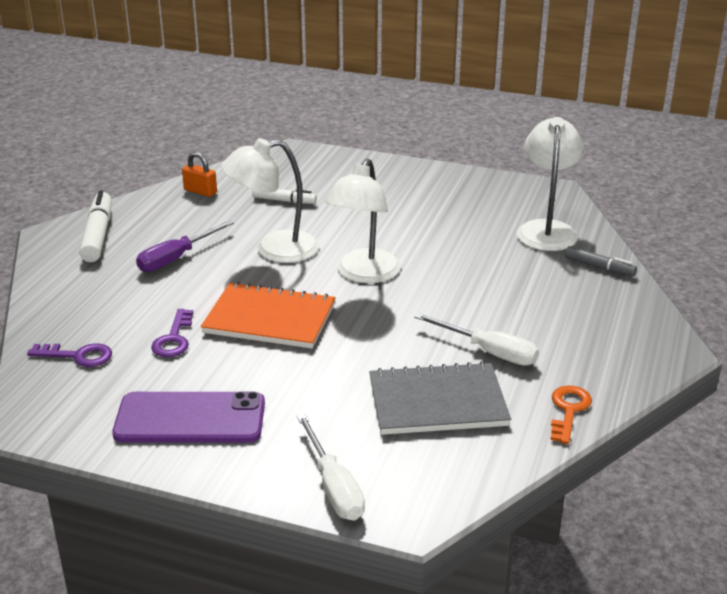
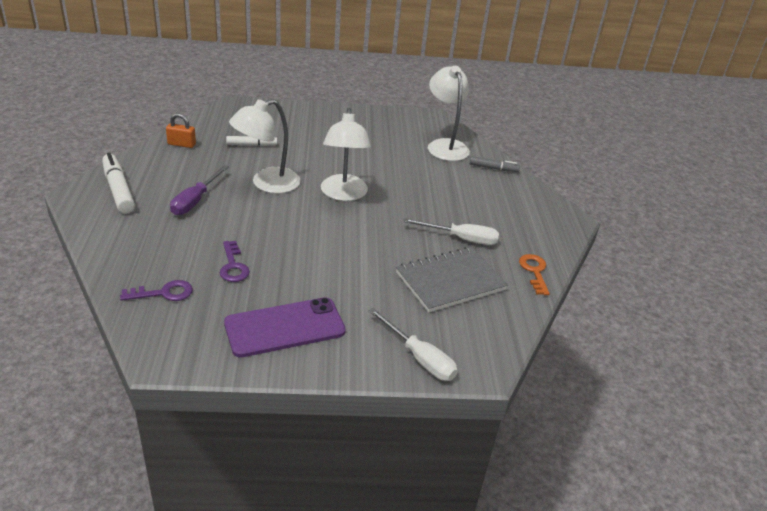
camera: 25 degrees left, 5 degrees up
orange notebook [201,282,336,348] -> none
◇ ◇ ◇ ◇ ◇ ◇ ◇
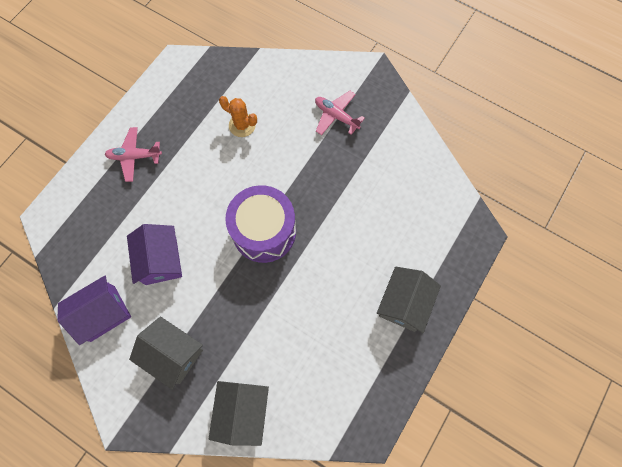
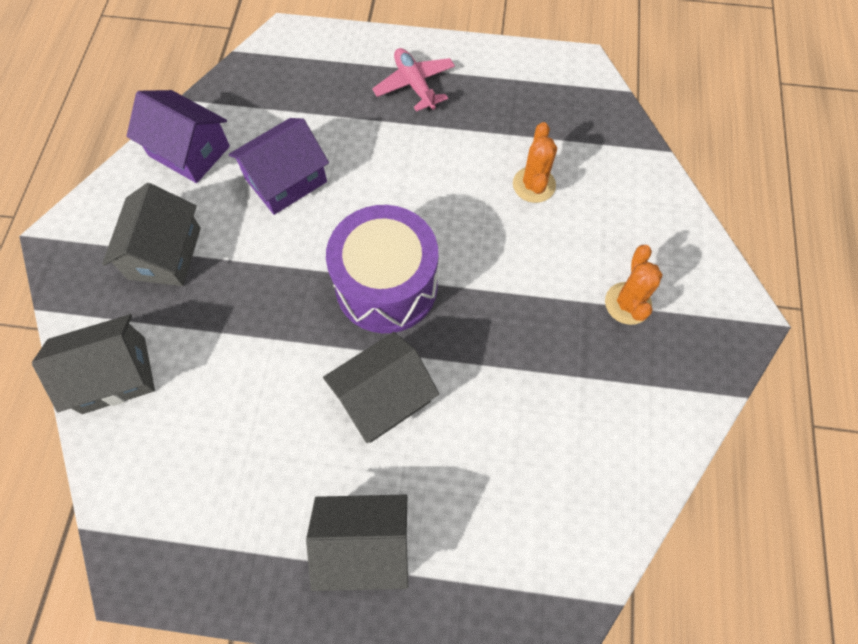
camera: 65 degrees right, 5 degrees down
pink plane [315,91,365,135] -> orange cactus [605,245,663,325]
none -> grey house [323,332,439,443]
◇ ◇ ◇ ◇ ◇ ◇ ◇
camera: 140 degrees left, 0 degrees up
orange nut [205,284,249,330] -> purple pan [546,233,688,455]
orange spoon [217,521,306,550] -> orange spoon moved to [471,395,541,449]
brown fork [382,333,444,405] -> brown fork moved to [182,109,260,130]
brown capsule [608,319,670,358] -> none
◇ ◇ ◇ ◇ ◇ ◇ ◇
What to work on:
In the listing above, find the line containing "camera: 65 degrees right, 5 degrees down" and the line containing "none -> grey house [323,332,439,443]", then repeat those two lines and everything between them exactly.

Output:
camera: 65 degrees right, 5 degrees down
pink plane [315,91,365,135] -> orange cactus [605,245,663,325]
none -> grey house [323,332,439,443]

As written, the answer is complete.